*** Extracted material ***
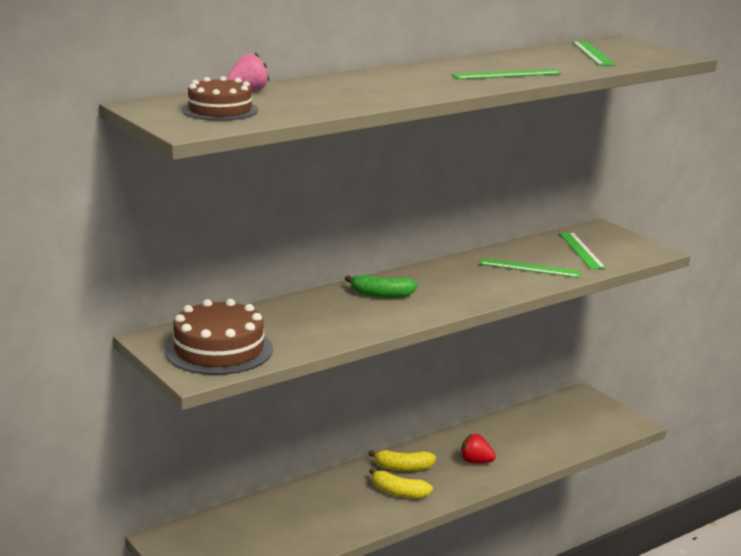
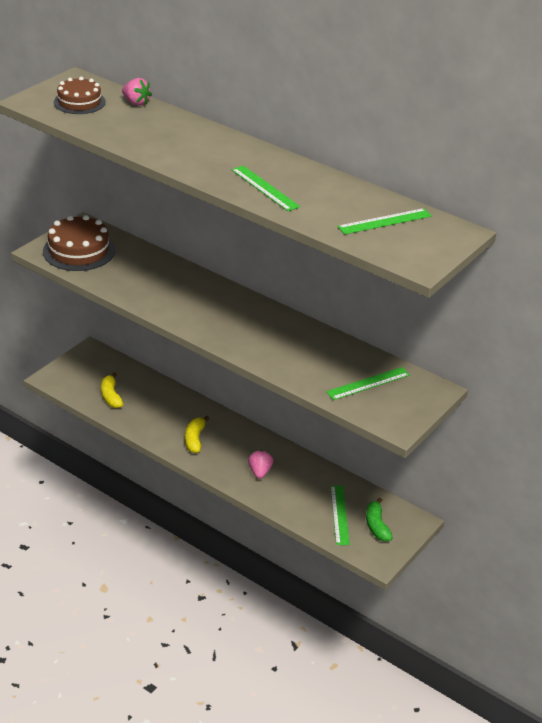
camera: 70 degrees right, 15 degrees up
(381, 295) = (205, 297): green banana -> green banana (376, 526)
(403, 468) = (230, 436): yellow banana -> yellow banana (111, 396)
(475, 462) = (260, 472): red strawberry -> pink strawberry
(530, 268) = (306, 359): green ruler -> green ruler (339, 514)

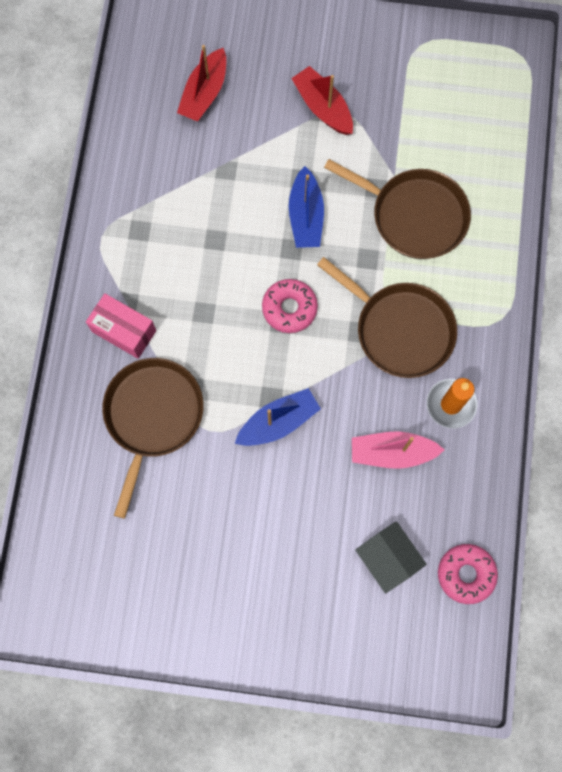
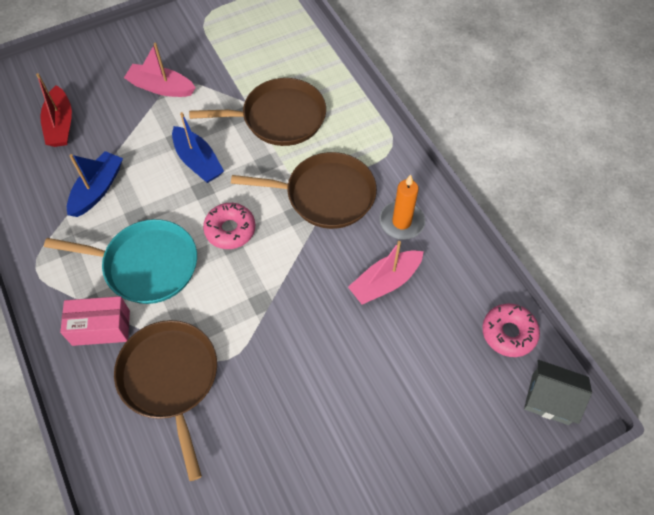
camera: 35 degrees left, 15 degrees down
(195, 295) = (146, 265): none -> turquoise pan
(278, 422) = (280, 316): blue boat -> blue boat (97, 189)
(323, 107) = (161, 87): red boat -> pink boat
(388, 558) = (443, 362): grey house -> grey house (550, 399)

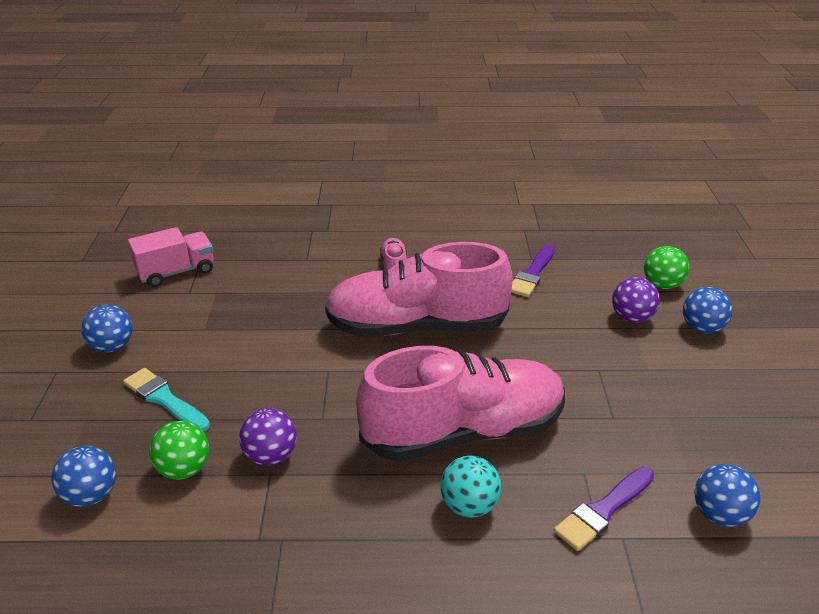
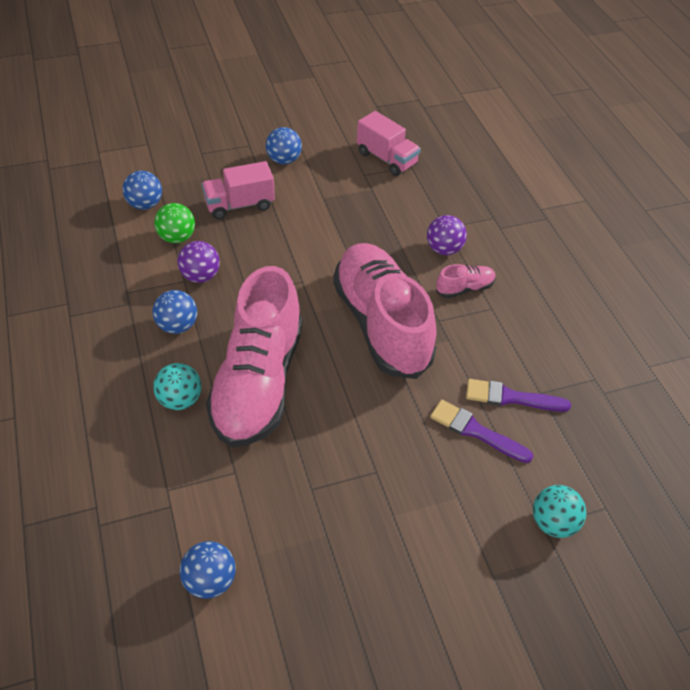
camera: 70 degrees right, 15 degrees up
(164, 399) = (239, 205): turquoise brush -> pink truck
(464, 432) = (258, 382): pink shoe -> pink shoe turned 45 degrees clockwise
(603, 510) = (195, 490): purple brush -> purple brush (476, 431)
(631, 318) = (473, 495): purple ball -> purple ball (444, 249)
(662, 285) = (553, 522): green ball -> turquoise ball
(702, 328) = (485, 566): blue ball -> blue ball (177, 326)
*** End of Extracted material ***
• [Aim of the task]
Word for word, retype the lines in the entries above that run from the one with "(475, 462) = (260, 472): red" through the one with "(164, 399) = (239, 205): turquoise". Both ends count; pictures do not.

• [Solved exercise]
(475, 462) = (260, 472): red strawberry -> pink strawberry
(530, 268) = (306, 359): green ruler -> green ruler (339, 514)

camera: 35 degrees left, 15 degrees down
(195, 295) = (146, 265): none -> turquoise pan
(278, 422) = (280, 316): blue boat -> blue boat (97, 189)
(323, 107) = (161, 87): red boat -> pink boat
(388, 558) = (443, 362): grey house -> grey house (550, 399)

camera: 70 degrees right, 15 degrees up
(164, 399) = (239, 205): turquoise brush -> pink truck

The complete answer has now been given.